■ Your objective
Find the line that holds "R204: 4.7k (N7, U201/PB0)" in the material below. Output that line and each one after it exactly, but not the pictures.

■ Material to process
"""

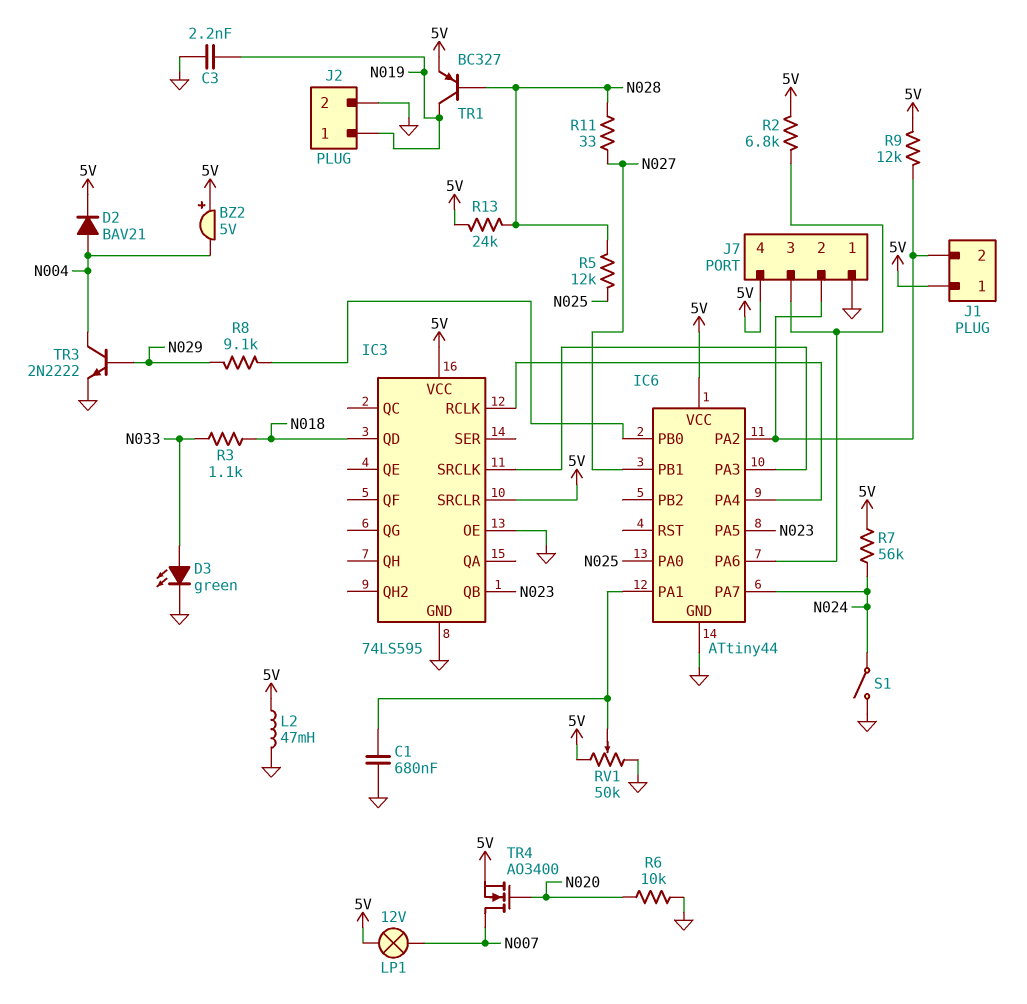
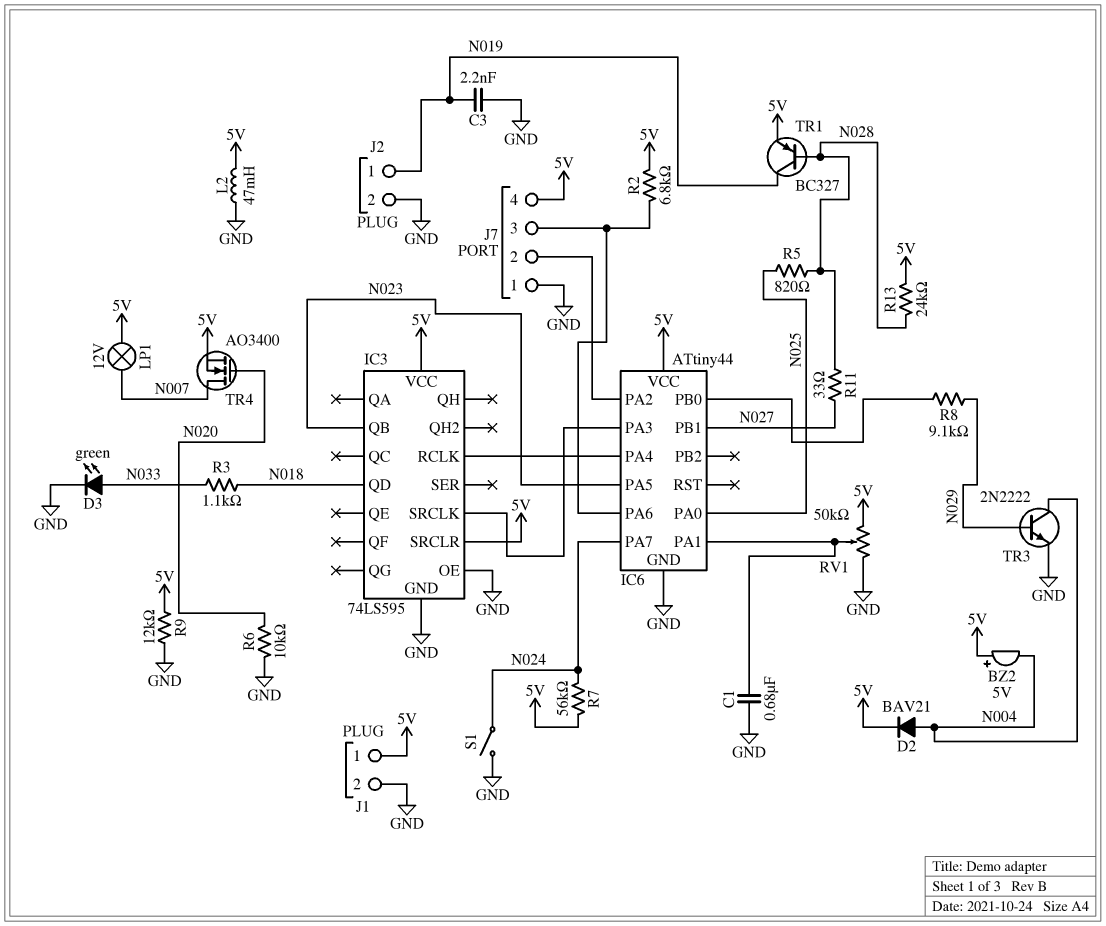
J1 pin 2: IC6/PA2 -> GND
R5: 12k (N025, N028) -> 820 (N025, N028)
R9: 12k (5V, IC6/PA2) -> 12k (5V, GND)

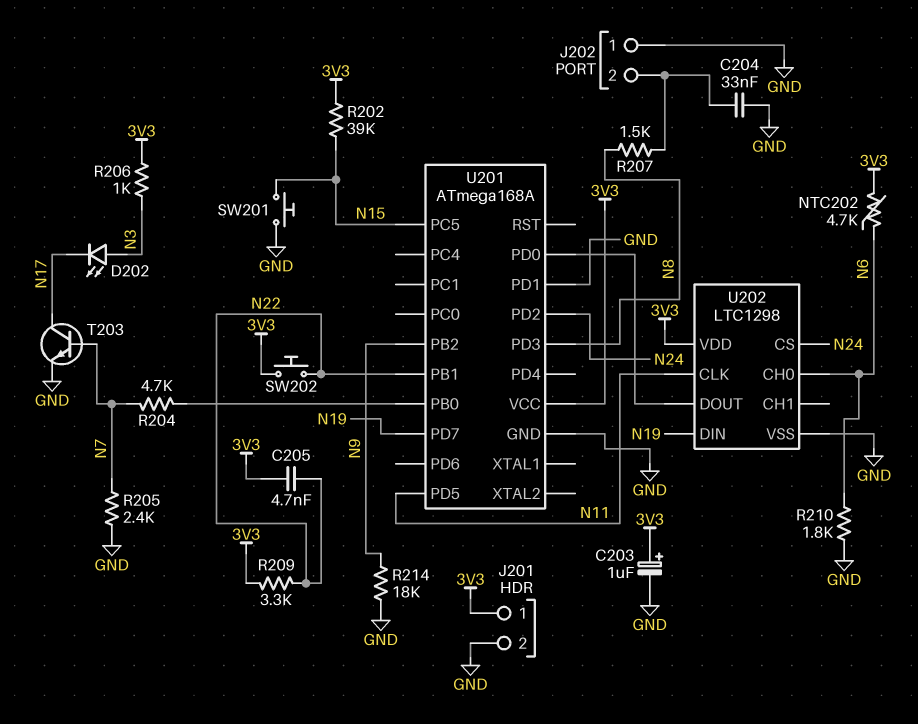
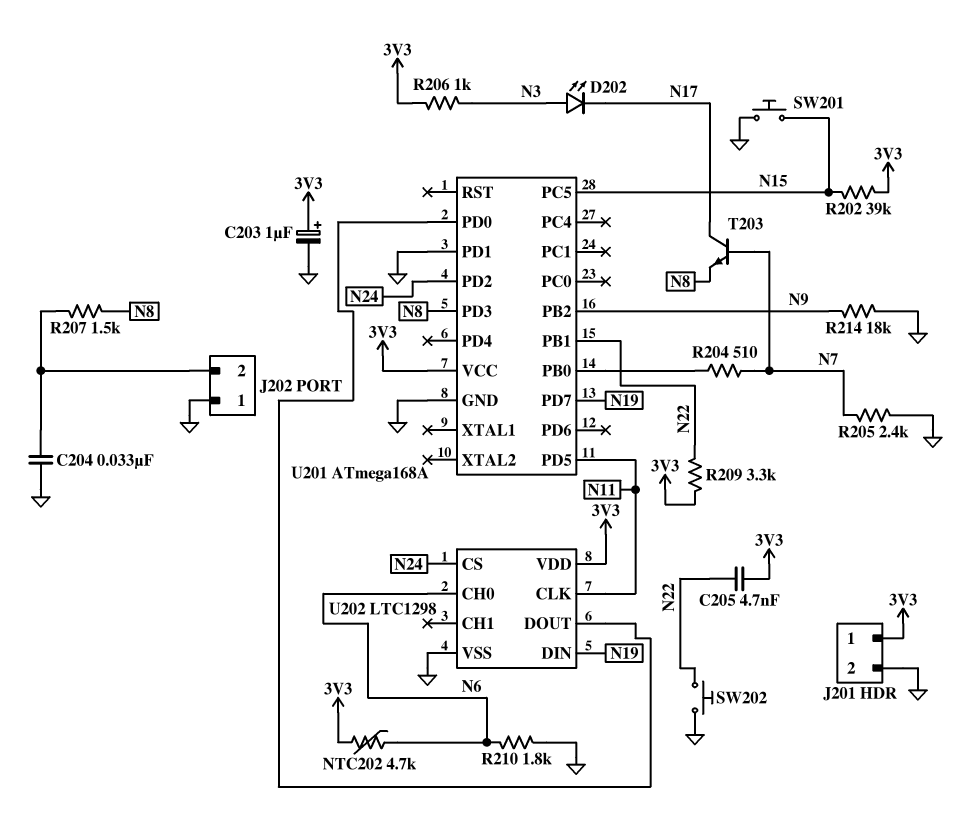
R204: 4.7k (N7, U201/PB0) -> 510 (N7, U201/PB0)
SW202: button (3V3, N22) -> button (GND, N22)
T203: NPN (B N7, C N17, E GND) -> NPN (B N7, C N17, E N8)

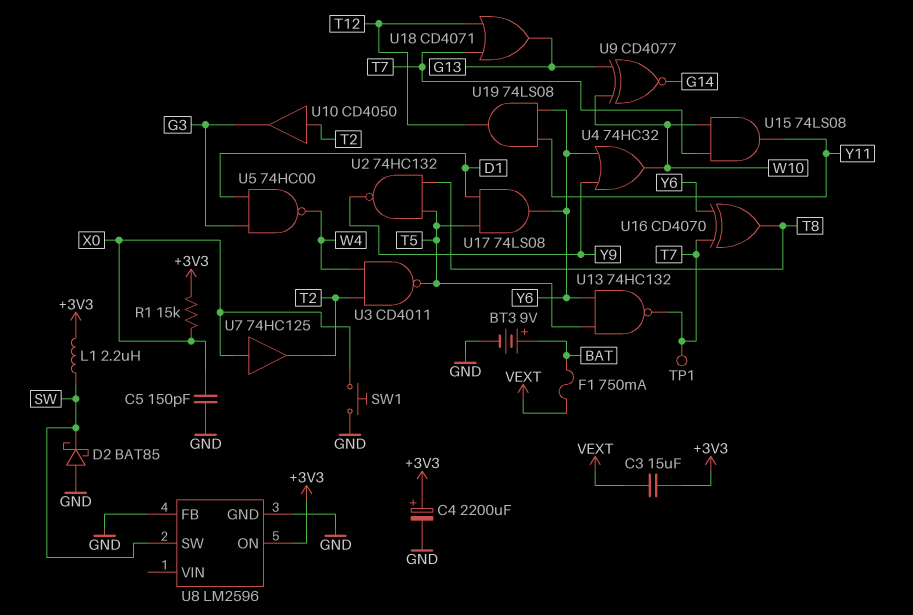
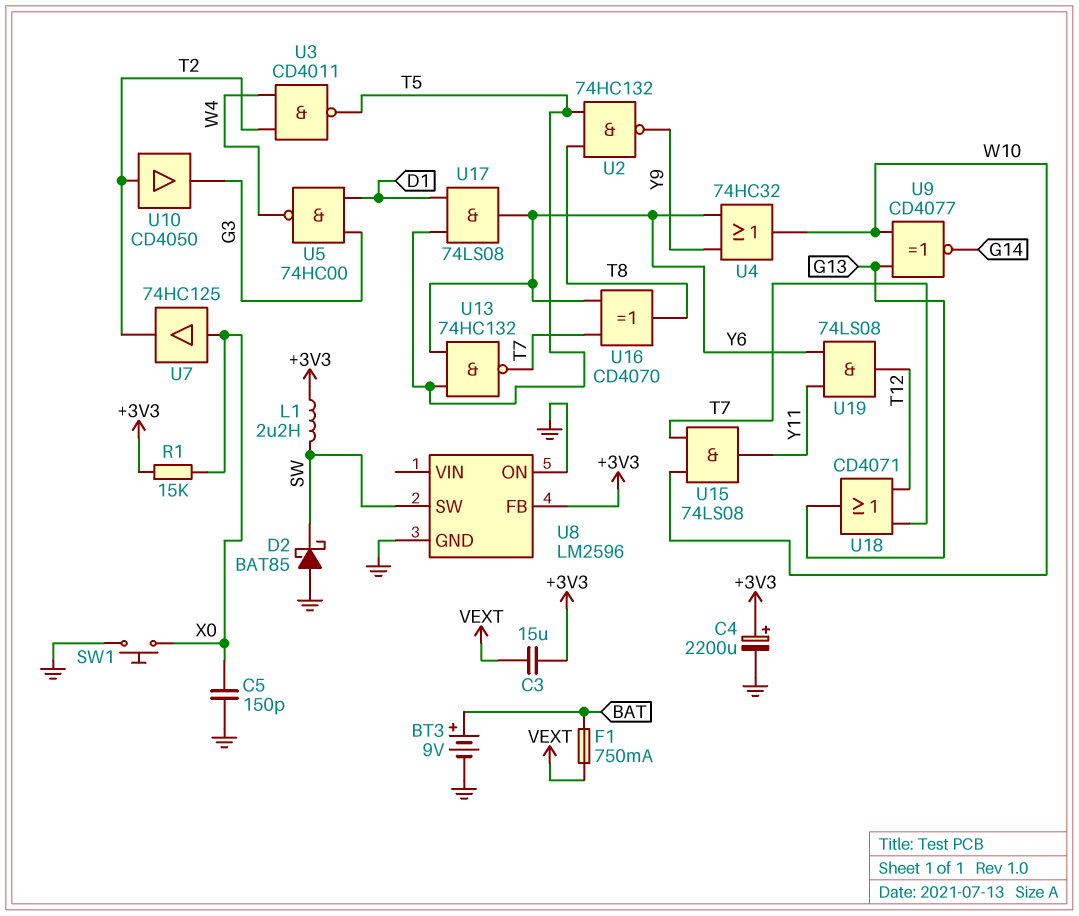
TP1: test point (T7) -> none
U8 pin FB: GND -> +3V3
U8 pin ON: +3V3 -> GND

"""

■ Answer to the exercise
R204: 4.7k (N7, U201/PB0) -> 510 (N7, U201/PB0)
SW202: button (3V3, N22) -> button (GND, N22)
T203: NPN (B N7, C N17, E GND) -> NPN (B N7, C N17, E N8)

TP1: test point (T7) -> none
U8 pin FB: GND -> +3V3
U8 pin ON: +3V3 -> GND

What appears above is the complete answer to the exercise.